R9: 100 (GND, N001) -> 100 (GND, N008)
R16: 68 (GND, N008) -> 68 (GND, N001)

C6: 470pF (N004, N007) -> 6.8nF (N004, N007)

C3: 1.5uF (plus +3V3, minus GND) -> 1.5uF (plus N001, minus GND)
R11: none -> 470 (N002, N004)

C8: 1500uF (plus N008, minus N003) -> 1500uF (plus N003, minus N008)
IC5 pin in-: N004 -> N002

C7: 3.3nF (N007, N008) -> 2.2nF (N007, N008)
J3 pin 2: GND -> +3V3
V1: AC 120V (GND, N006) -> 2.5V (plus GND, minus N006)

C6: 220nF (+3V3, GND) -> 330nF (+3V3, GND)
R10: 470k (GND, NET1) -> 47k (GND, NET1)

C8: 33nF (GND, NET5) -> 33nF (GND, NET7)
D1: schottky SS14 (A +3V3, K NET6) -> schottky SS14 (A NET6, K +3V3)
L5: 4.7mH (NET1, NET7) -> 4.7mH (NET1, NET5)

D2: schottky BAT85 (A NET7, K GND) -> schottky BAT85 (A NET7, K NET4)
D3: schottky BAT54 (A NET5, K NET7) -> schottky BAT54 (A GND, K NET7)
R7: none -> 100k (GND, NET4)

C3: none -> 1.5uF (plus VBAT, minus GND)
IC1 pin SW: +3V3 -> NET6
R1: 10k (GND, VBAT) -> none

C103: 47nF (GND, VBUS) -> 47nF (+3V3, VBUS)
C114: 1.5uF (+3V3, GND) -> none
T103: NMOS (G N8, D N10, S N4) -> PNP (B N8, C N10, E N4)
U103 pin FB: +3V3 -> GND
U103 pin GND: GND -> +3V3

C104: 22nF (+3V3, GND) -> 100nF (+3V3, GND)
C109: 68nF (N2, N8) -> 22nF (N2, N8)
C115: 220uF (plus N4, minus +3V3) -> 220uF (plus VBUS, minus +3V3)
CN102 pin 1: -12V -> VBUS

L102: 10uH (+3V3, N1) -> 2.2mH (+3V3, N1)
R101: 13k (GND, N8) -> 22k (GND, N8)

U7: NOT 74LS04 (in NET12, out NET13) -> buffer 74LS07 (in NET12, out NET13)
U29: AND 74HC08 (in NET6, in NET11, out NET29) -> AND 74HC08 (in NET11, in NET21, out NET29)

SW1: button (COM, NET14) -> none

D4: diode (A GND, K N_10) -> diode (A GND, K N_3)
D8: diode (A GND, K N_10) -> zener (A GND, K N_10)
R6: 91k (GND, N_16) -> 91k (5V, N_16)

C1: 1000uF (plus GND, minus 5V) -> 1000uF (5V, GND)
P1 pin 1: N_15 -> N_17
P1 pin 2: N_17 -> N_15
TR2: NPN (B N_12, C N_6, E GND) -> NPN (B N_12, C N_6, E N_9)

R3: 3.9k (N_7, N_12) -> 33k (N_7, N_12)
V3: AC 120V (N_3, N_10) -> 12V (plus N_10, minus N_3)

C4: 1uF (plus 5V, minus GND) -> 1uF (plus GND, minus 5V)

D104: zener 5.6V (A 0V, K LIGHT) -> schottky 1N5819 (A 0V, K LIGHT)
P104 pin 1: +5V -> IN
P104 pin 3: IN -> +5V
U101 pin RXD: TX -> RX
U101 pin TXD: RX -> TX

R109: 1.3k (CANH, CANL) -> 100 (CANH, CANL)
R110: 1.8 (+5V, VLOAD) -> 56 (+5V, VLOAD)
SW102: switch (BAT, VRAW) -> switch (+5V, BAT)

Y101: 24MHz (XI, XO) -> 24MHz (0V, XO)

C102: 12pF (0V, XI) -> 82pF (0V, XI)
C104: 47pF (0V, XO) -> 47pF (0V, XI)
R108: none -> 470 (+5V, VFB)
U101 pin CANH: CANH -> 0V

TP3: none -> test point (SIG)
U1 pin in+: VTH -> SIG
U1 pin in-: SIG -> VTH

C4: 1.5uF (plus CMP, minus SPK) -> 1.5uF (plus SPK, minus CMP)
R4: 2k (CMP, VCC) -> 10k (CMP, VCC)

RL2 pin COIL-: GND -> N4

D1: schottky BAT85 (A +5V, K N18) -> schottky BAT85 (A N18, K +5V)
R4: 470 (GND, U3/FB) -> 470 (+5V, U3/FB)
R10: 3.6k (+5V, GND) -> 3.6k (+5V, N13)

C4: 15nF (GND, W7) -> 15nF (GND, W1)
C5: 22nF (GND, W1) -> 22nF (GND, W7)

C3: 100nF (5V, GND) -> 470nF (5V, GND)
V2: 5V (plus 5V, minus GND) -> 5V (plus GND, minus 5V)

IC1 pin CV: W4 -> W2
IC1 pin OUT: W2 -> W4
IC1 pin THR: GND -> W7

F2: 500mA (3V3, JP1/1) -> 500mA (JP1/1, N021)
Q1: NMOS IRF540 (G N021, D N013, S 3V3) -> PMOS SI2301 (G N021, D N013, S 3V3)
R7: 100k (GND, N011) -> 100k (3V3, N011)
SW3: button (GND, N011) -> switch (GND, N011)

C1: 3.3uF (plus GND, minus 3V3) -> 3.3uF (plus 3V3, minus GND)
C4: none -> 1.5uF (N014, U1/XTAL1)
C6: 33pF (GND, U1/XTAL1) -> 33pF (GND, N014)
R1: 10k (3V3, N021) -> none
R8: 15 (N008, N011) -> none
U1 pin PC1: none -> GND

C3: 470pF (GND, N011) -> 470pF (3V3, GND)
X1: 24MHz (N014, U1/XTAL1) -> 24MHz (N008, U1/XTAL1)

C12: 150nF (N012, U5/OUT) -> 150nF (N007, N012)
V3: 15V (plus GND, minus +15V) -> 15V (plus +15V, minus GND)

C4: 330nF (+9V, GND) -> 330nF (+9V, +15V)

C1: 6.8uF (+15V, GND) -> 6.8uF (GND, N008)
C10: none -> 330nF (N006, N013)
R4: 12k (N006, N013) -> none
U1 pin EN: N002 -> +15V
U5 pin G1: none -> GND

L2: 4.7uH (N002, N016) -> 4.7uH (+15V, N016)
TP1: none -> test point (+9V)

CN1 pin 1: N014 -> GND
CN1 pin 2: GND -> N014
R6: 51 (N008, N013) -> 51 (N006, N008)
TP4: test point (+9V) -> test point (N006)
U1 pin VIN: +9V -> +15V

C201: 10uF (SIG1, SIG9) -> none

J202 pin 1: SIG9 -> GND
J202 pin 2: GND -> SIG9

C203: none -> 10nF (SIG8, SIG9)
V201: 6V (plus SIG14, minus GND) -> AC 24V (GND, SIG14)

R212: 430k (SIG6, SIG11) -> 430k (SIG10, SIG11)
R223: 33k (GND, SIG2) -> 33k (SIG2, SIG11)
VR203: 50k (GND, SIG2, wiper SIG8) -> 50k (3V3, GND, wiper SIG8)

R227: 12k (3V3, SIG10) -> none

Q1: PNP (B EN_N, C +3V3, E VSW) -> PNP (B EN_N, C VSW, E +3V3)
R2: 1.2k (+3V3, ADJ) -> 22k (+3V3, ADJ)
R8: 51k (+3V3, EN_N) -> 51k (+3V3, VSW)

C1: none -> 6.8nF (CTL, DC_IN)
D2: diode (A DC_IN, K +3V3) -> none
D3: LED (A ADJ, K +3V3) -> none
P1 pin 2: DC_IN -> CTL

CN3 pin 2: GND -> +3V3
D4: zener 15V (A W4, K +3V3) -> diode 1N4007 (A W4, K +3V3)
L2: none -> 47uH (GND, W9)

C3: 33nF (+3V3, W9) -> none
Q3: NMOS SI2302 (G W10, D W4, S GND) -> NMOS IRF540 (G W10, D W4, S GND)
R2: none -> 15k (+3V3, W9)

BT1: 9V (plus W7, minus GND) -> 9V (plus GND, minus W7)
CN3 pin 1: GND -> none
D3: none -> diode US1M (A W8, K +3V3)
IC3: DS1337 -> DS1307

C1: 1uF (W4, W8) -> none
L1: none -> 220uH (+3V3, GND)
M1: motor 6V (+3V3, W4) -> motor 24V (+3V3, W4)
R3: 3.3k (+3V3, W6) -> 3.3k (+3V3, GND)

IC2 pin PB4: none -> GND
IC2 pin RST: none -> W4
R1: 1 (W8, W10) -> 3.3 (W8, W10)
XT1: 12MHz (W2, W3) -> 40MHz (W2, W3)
########################################
*Aim of the exercise*. Please reproduce, exactly as they appear above, the lines from the line containing "C114: 1.5uF (+3V3, GND) -> none" up to and including the line containing "U7: NOT 74LS04".

*Answer space*.
C114: 1.5uF (+3V3, GND) -> none
T103: NMOS (G N8, D N10, S N4) -> PNP (B N8, C N10, E N4)
U103 pin FB: +3V3 -> GND
U103 pin GND: GND -> +3V3

C104: 22nF (+3V3, GND) -> 100nF (+3V3, GND)
C109: 68nF (N2, N8) -> 22nF (N2, N8)
C115: 220uF (plus N4, minus +3V3) -> 220uF (plus VBUS, minus +3V3)
CN102 pin 1: -12V -> VBUS

L102: 10uH (+3V3, N1) -> 2.2mH (+3V3, N1)
R101: 13k (GND, N8) -> 22k (GND, N8)

U7: NOT 74LS04 (in NET12, out NET13) -> buffer 74LS07 (in NET12, out NET13)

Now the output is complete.